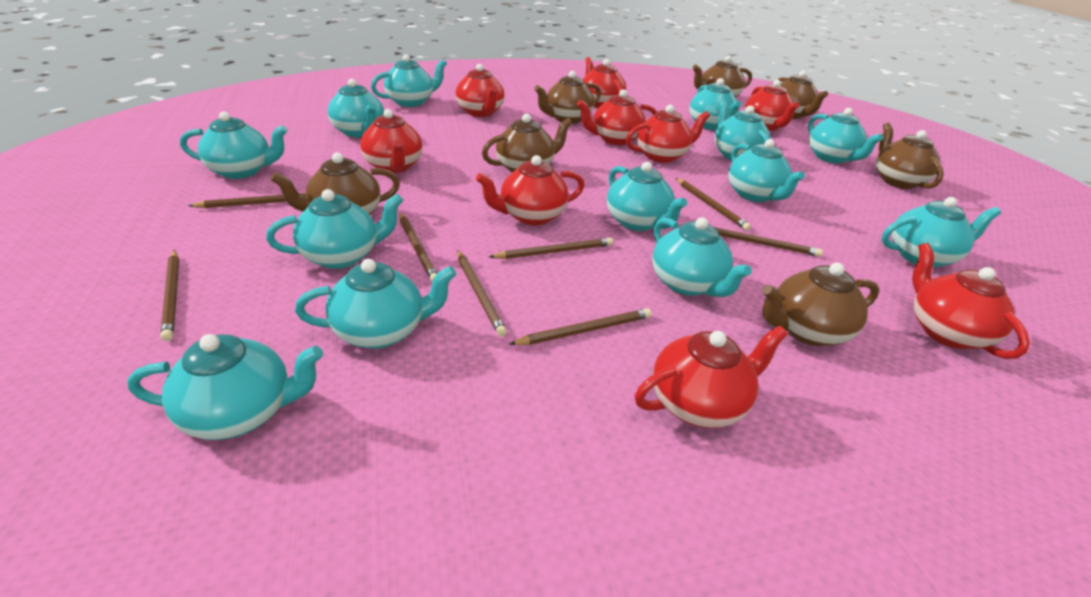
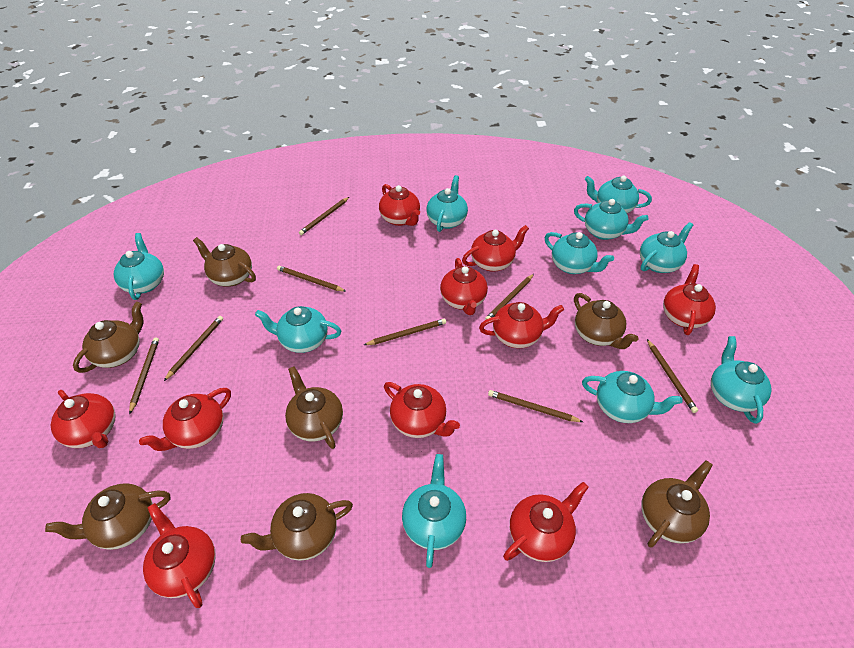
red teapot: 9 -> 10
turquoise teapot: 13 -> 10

--

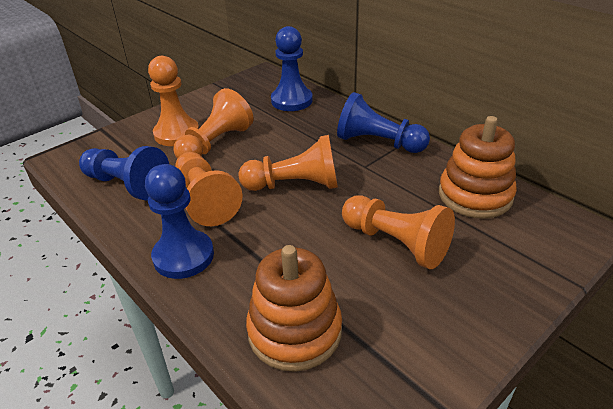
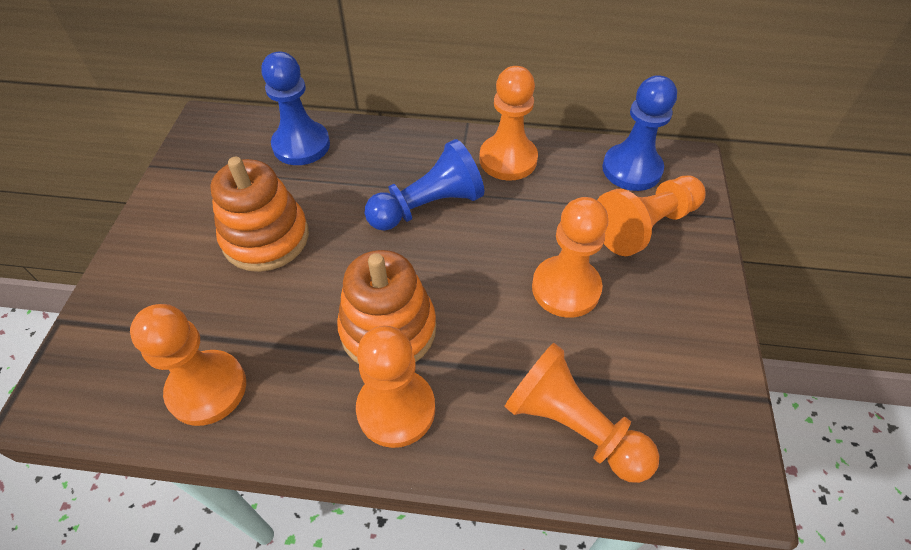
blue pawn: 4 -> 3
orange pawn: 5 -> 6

==

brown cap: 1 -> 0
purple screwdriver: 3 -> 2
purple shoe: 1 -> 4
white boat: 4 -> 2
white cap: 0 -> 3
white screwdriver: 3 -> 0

> **Work required**:
Only one part of the material above is to be transcribed, namely the lines starting with the line that has "purple screwdriver: 3 -> 2" and going on through the line that has "white screwdriver: 3 -> 0", exactly as they stand.

> **Answer to this task**:
purple screwdriver: 3 -> 2
purple shoe: 1 -> 4
white boat: 4 -> 2
white cap: 0 -> 3
white screwdriver: 3 -> 0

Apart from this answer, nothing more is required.